» PROBLEM DESCRIPTION
There is a line containing "U7: AND (in" in the records below. Repeat it and every line after it, exactly, through the final line, but no pictures.

» SOURCE INFORMATION
--- --- ---
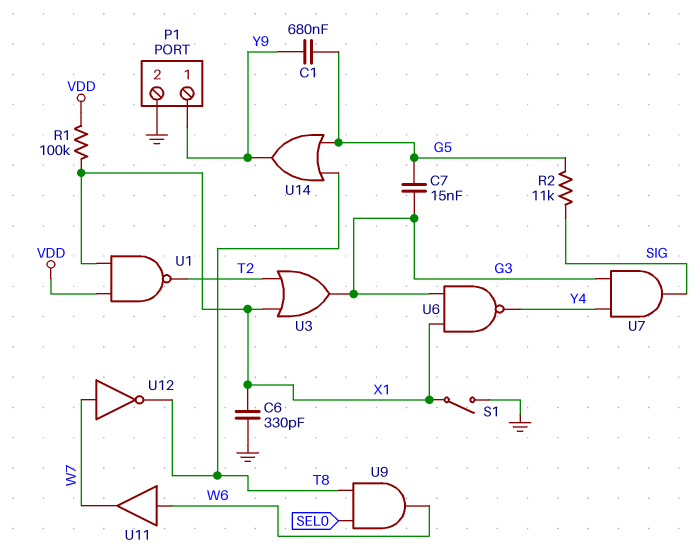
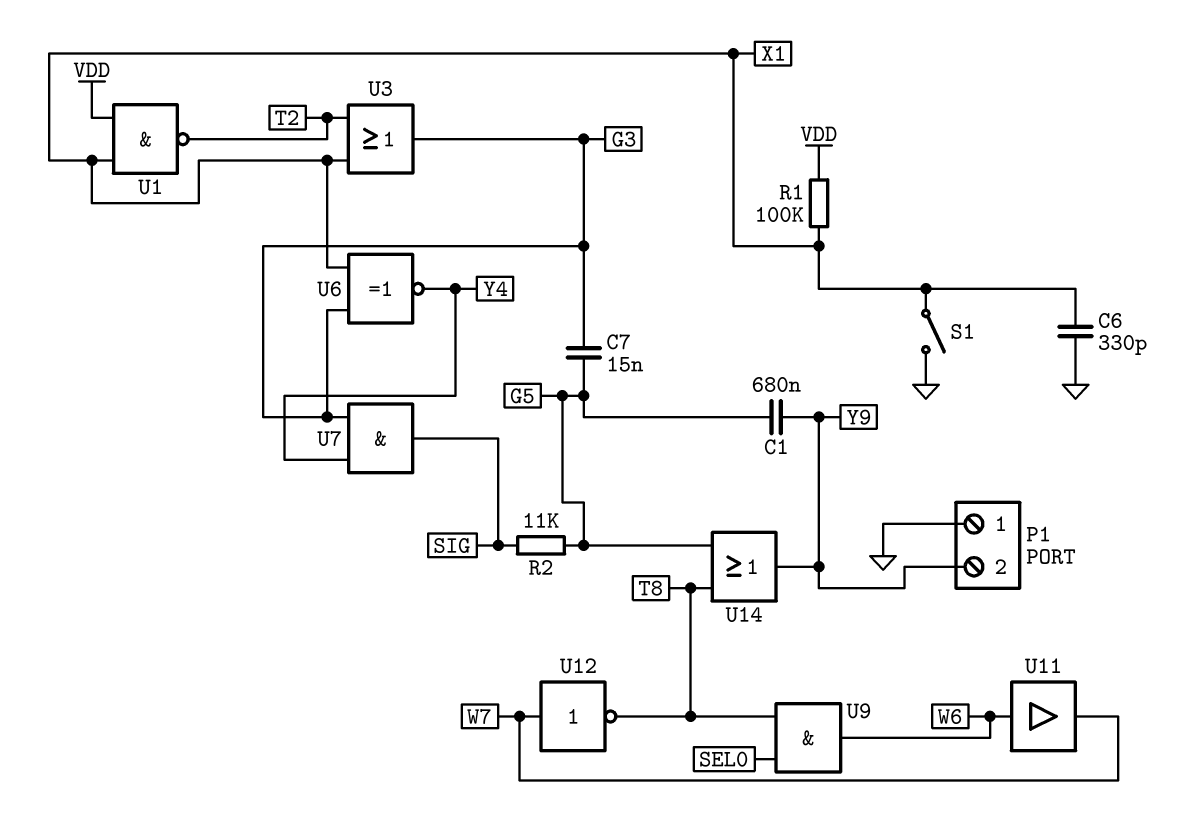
P1 pin 1: Y9 -> GND
P1 pin 2: GND -> Y9
U6: NAND (in G3, in X1, out Y4) -> XNOR (in G3, in X1, out Y4)

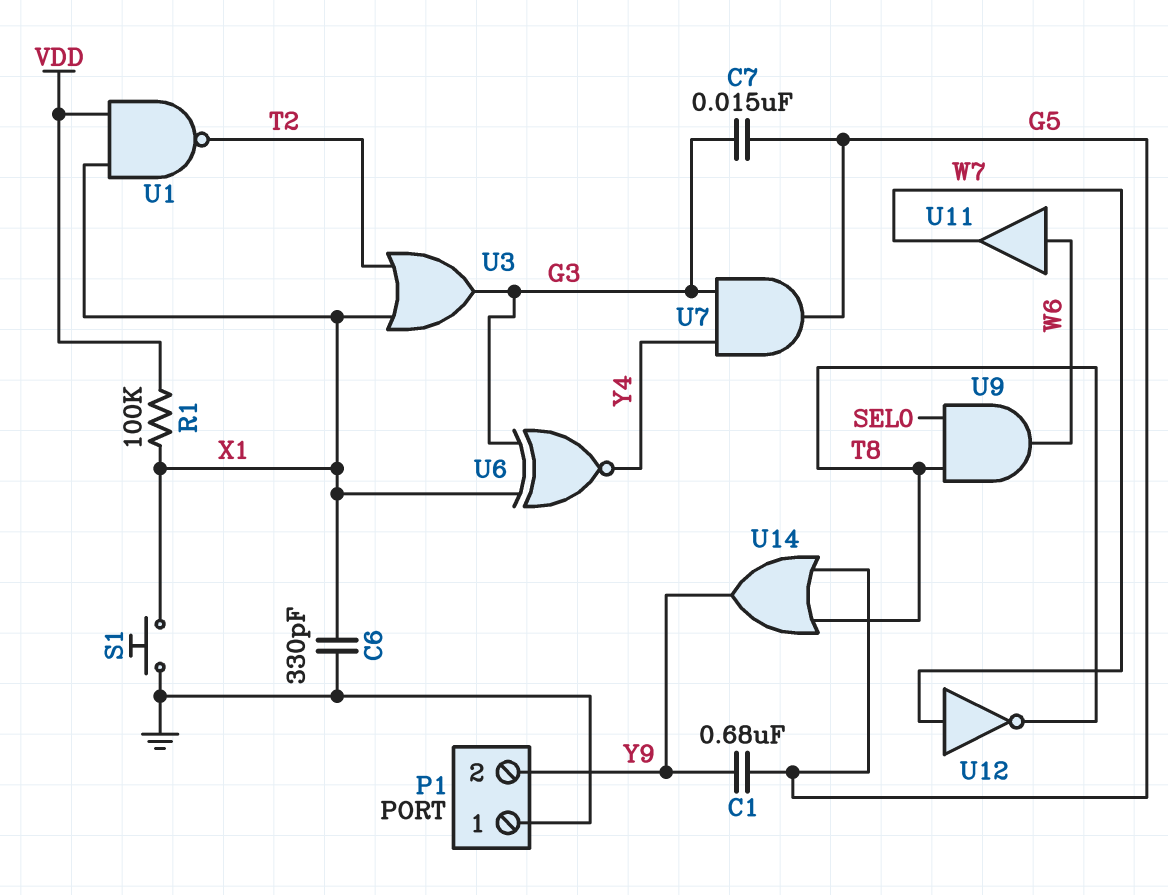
R2: 11k (G5, SIG) -> none
S1: switch (GND, X1) -> button (GND, X1)
U7: AND (in G3, in Y4, out SIG) -> AND (in G3, in Y4, out G5)

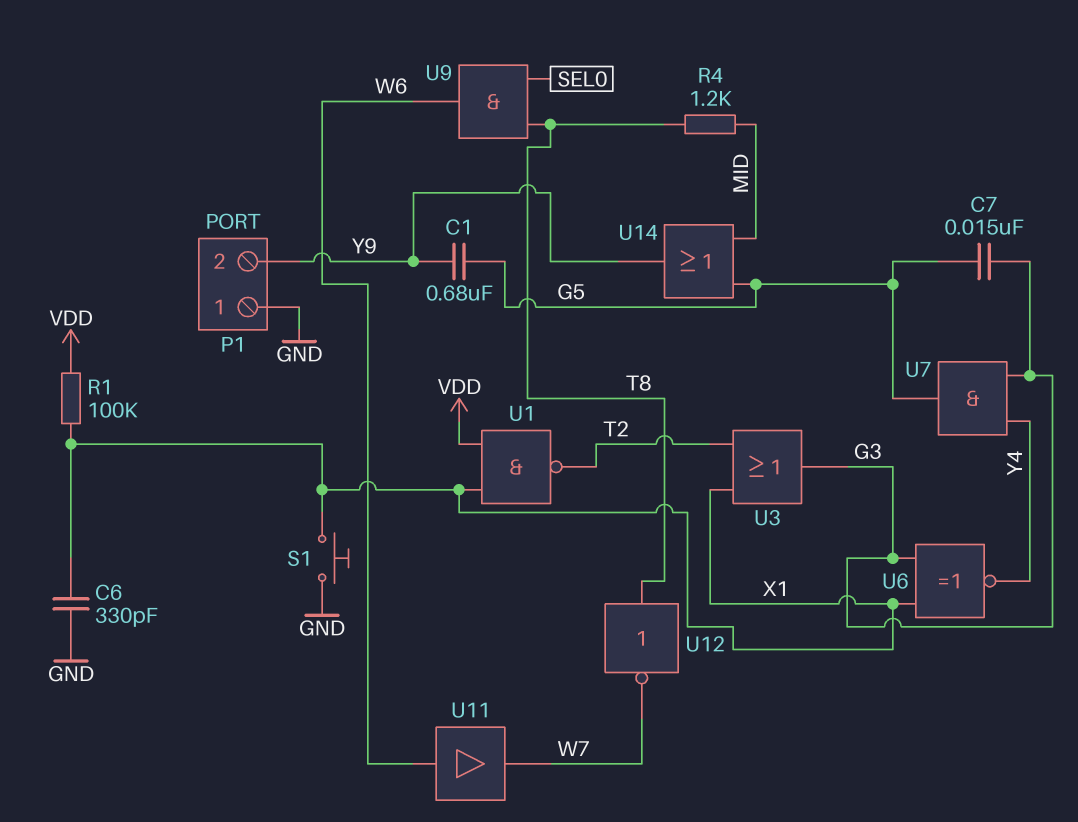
R4: none -> 1.2k (MID, T8)
U12: NOT (in W7, out T8) -> NOT (in T8, out W7)
U14: OR (in G5, in T8, out Y9) -> OR (in G5, in MID, out Y9)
--- --- ---
» REPLY TO THE TASK
U7: AND (in G3, in Y4, out SIG) -> AND (in G3, in Y4, out G5)

R4: none -> 1.2k (MID, T8)
U12: NOT (in W7, out T8) -> NOT (in T8, out W7)
U14: OR (in G5, in T8, out Y9) -> OR (in G5, in MID, out Y9)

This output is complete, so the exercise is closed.